Task description. Please take the lines from the one holding "green padlock: 4 -> 3" through the one holding "purple wallet: 4 -> 0" in the data below and copy them exactly.

Data extracts.
________________________

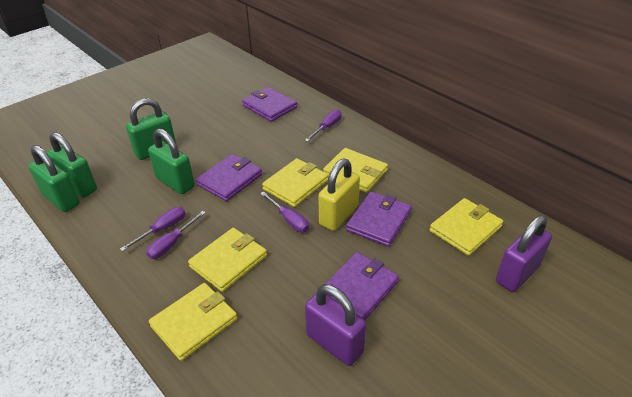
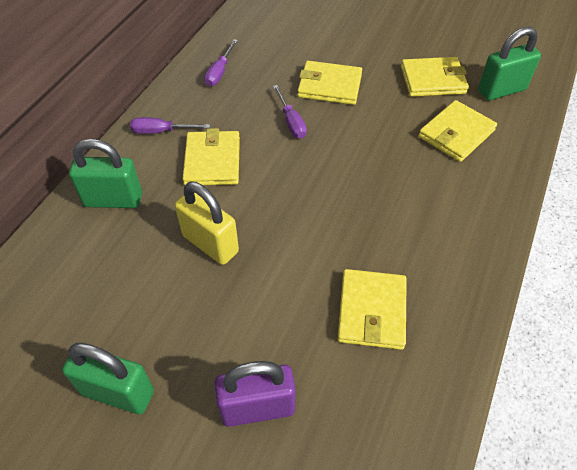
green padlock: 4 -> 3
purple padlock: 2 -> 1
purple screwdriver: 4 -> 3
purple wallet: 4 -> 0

________________________

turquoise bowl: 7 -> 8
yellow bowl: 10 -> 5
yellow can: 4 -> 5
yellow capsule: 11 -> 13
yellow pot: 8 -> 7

________________________

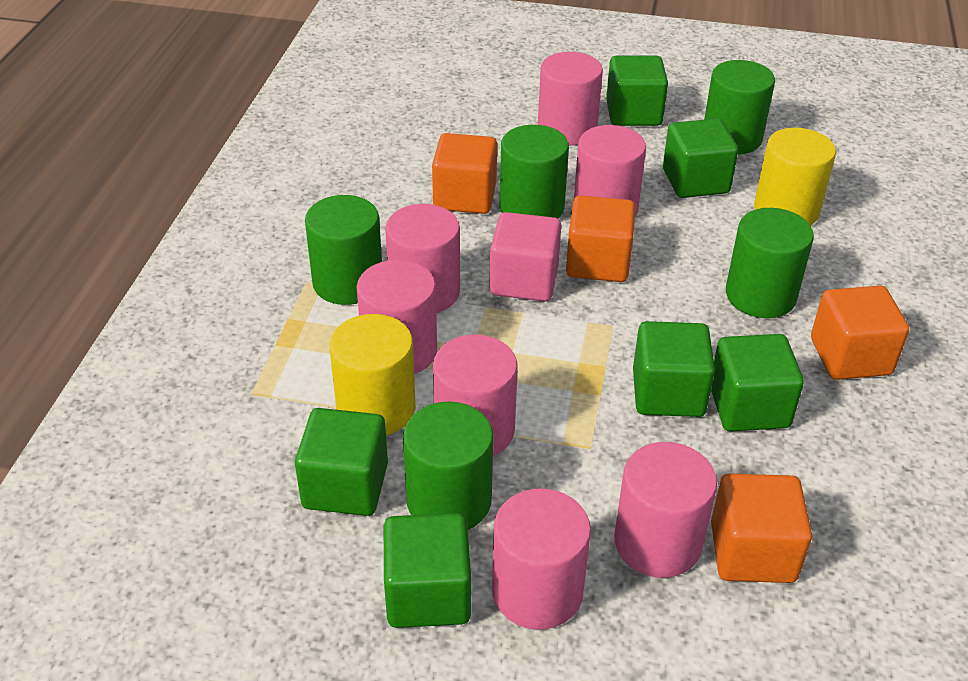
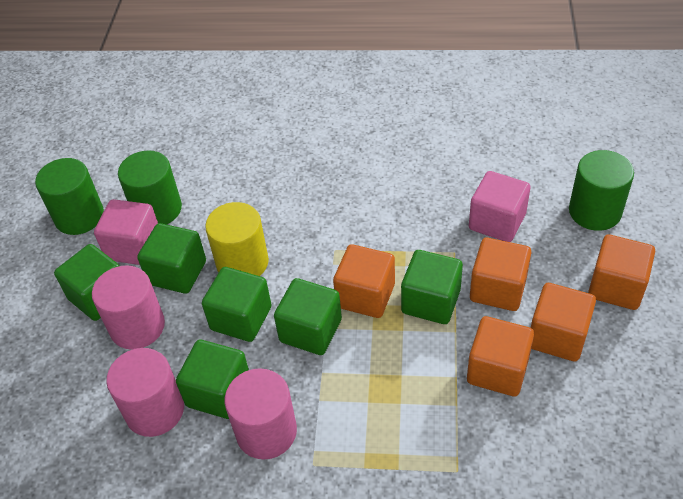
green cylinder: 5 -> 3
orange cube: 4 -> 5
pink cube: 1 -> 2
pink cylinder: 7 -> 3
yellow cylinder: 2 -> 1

________________________

Response box.
green padlock: 4 -> 3
purple padlock: 2 -> 1
purple screwdriver: 4 -> 3
purple wallet: 4 -> 0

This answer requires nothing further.